* **Directions**
Extract the stretch from the start of the entries through the line that contains "a''2-.) r8 e''8 |", copying each line unchanged. Leave the pictures out of your answer.

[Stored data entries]
>> begin
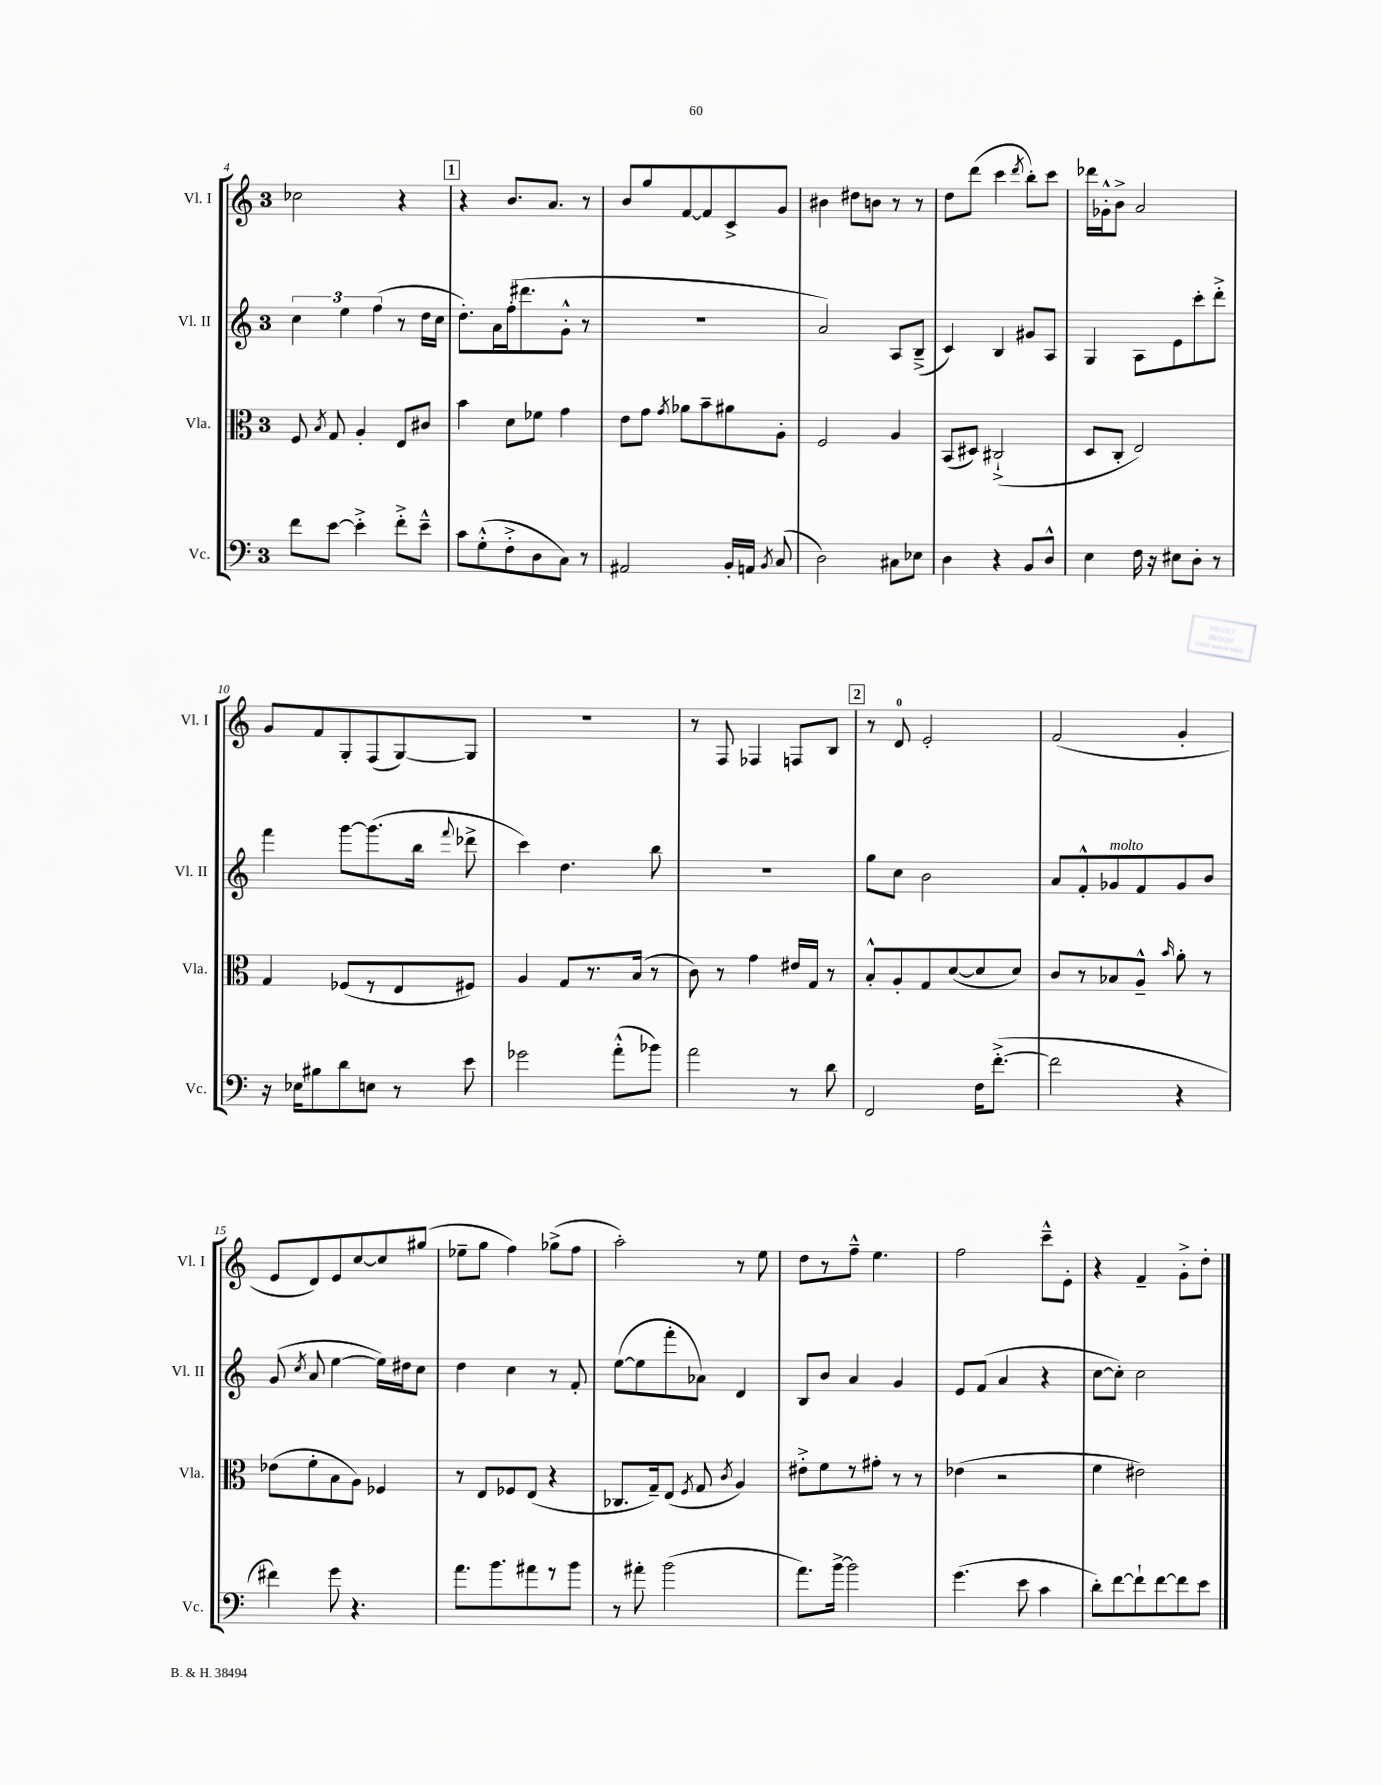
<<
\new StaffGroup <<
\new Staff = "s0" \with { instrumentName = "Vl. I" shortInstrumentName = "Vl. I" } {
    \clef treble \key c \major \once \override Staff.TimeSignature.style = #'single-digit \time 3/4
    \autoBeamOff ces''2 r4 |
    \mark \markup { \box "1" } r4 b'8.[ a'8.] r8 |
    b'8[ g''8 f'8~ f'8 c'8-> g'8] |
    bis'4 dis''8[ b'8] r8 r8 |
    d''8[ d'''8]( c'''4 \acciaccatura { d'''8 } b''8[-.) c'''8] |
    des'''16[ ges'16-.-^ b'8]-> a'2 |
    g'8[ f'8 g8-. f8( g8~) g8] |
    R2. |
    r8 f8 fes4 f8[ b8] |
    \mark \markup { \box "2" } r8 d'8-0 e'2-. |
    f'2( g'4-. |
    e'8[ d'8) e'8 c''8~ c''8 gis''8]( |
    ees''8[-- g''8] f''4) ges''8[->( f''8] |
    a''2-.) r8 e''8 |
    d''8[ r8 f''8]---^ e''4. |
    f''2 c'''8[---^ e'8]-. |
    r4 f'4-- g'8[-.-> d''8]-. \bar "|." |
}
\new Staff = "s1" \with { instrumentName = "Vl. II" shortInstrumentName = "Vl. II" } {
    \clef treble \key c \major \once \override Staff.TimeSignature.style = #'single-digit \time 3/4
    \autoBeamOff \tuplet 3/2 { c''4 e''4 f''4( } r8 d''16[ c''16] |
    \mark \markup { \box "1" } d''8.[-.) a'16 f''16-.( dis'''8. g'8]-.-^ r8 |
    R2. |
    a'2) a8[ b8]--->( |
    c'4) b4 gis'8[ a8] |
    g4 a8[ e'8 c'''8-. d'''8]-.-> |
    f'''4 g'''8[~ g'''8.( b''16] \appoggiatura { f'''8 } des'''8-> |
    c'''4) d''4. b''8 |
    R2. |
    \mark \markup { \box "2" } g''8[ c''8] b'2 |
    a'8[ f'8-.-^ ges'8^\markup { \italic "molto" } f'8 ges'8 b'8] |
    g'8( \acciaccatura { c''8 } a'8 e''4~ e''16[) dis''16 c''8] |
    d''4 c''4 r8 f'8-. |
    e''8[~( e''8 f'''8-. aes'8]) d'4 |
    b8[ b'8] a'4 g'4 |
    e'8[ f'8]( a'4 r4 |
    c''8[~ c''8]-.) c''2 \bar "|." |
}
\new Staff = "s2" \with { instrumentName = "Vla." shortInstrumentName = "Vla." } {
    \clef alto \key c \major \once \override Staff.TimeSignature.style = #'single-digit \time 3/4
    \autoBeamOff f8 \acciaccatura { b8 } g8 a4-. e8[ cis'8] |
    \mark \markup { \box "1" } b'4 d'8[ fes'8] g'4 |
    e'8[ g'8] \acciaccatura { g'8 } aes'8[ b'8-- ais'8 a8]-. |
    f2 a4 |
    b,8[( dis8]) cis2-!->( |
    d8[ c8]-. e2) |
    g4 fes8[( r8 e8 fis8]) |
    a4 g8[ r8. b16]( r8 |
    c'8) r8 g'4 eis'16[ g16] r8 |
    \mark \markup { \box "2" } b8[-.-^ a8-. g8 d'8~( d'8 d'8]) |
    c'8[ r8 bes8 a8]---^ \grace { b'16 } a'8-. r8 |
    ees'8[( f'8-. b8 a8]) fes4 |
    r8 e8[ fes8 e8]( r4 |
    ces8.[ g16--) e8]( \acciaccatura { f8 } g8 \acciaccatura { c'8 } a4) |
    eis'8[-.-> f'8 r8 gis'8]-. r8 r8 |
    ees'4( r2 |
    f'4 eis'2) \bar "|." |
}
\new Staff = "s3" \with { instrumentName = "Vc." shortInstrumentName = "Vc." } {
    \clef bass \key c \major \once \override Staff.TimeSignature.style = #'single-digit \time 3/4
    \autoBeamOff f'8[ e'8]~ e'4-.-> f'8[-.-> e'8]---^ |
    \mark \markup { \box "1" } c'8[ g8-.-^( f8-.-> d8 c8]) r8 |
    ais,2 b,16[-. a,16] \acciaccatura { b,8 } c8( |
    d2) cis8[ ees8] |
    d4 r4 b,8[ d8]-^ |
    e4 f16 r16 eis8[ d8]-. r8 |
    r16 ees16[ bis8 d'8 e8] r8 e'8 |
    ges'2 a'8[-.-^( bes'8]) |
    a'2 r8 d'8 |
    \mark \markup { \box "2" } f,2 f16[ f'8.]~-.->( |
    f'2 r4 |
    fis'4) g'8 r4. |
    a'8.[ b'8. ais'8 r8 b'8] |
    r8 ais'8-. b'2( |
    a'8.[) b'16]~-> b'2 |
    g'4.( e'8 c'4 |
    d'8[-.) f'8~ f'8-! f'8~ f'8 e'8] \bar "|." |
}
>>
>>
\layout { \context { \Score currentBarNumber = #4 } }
>> end
* **Result for this task**
<<
\new StaffGroup <<
\new Staff = "s0" \with { instrumentName = "Vl. I" shortInstrumentName = "Vl. I" } {
    \clef treble \key c \major \once \override Staff.TimeSignature.style = #'single-digit \time 3/4
    \autoBeamOff ces''2 r4 |
    \mark \markup { \box "1" } r4 b'8.[ a'8.] r8 |
    b'8[ g''8 f'8~ f'8 c'8-> g'8] |
    bis'4 dis''8[ b'8] r8 r8 |
    d''8[ d'''8]( c'''4 \acciaccatura { d'''8 } b''8[-.) c'''8] |
    des'''16[ ges'16-.-^ b'8]-> a'2 |
    g'8[ f'8 g8-. f8( g8~) g8] |
    R2. |
    r8 f8 fes4 f8[ b8] |
    \mark \markup { \box "2" } r8 d'8-0 e'2-. |
    f'2( g'4-. |
    e'8[ d'8) e'8 c''8~ c''8 gis''8]( |
    ees''8[-- g''8] f''4) ges''8[->( f''8] |
    a''2-.) r8 e''8 |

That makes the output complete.